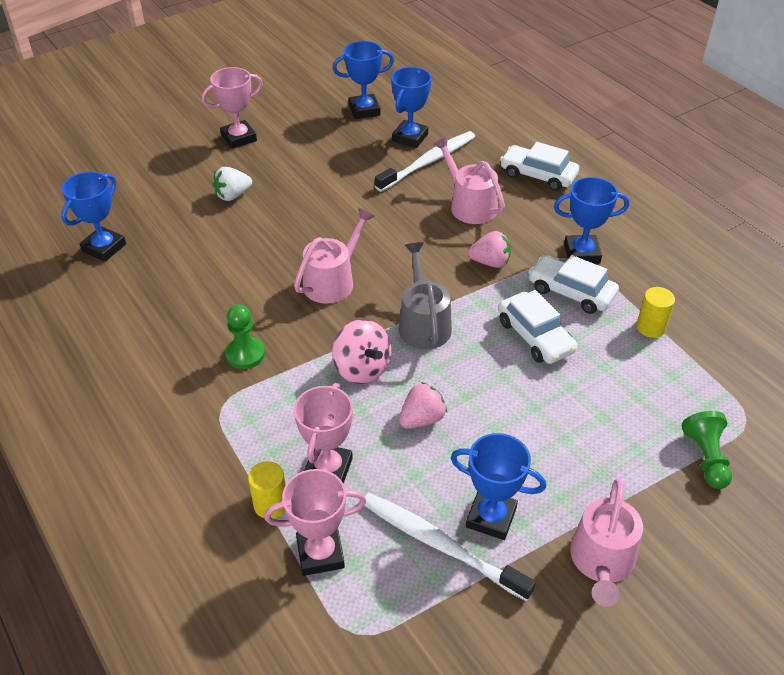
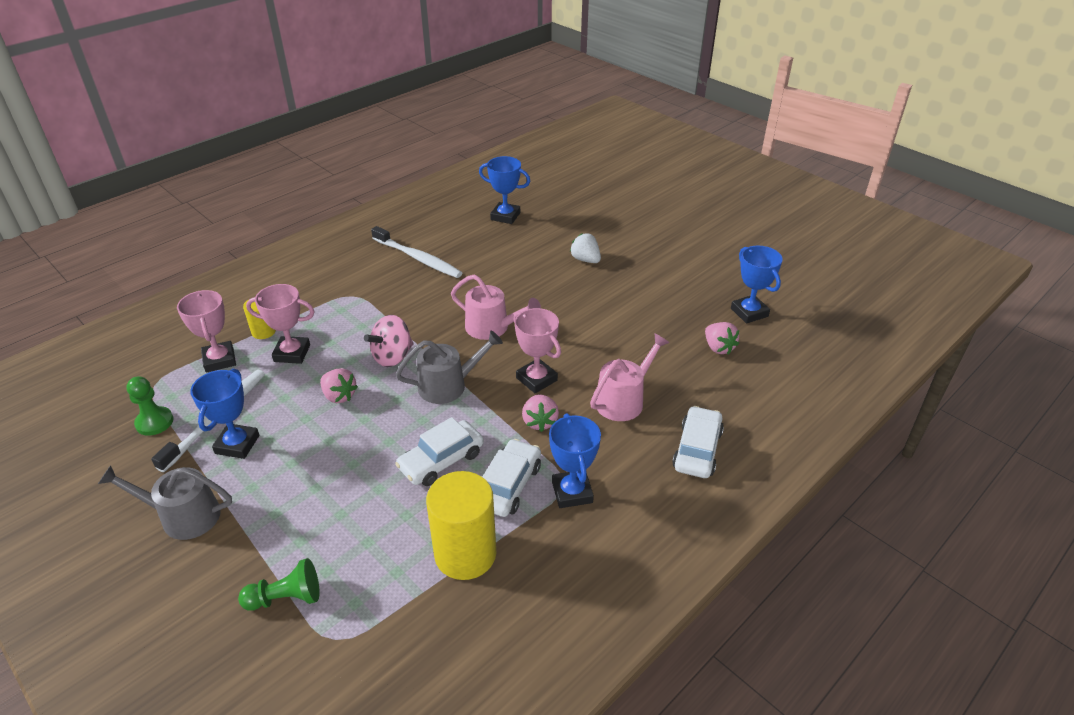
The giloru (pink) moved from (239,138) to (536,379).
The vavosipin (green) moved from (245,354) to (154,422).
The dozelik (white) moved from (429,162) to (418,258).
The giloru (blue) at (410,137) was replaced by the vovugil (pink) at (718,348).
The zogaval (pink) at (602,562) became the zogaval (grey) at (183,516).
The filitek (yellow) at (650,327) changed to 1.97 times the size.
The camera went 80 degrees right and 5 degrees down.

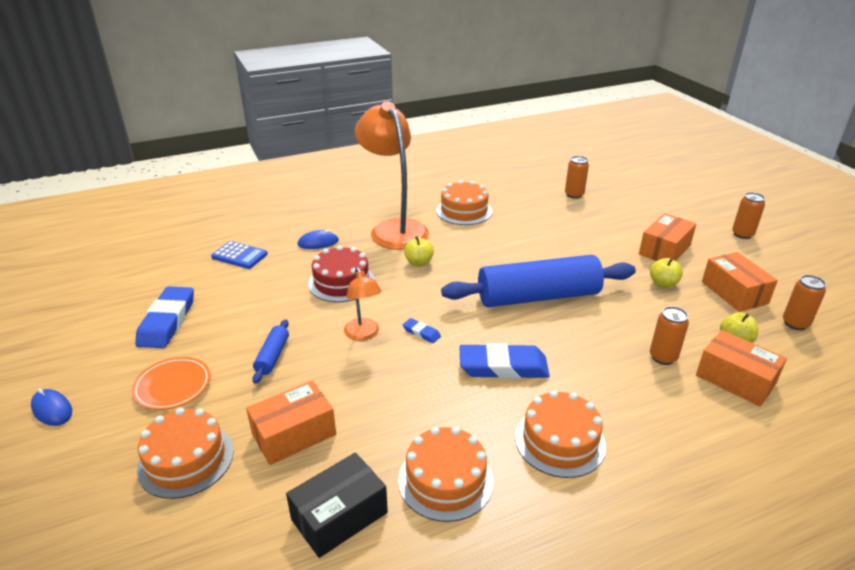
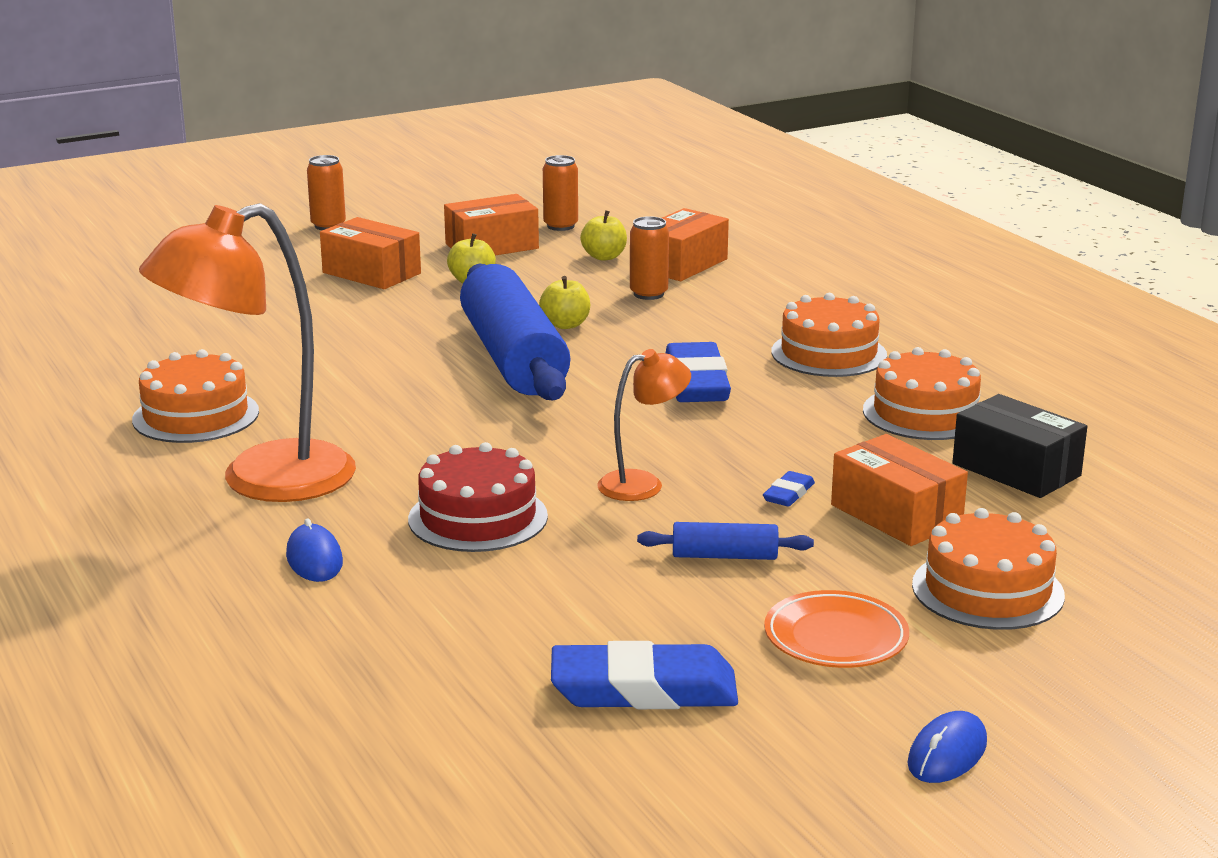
The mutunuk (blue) at (239,256) disappeared.
The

Prompt ▸
Although the records contain pictures, return only their text, exactly as written.

Task result ▸
The giloru (pink) moved from (239,138) to (536,379).
The vavosipin (green) moved from (245,354) to (154,422).
The dozelik (white) moved from (429,162) to (418,258).
The giloru (blue) at (410,137) was replaced by the vovugil (pink) at (718,348).
The zogaval (pink) at (602,562) became the zogaval (grey) at (183,516).
The filitek (yellow) at (650,327) changed to 1.97 times the size.
The camera went 80 degrees right and 5 degrees down.

The mutunuk (blue) at (239,256) disappeared.
The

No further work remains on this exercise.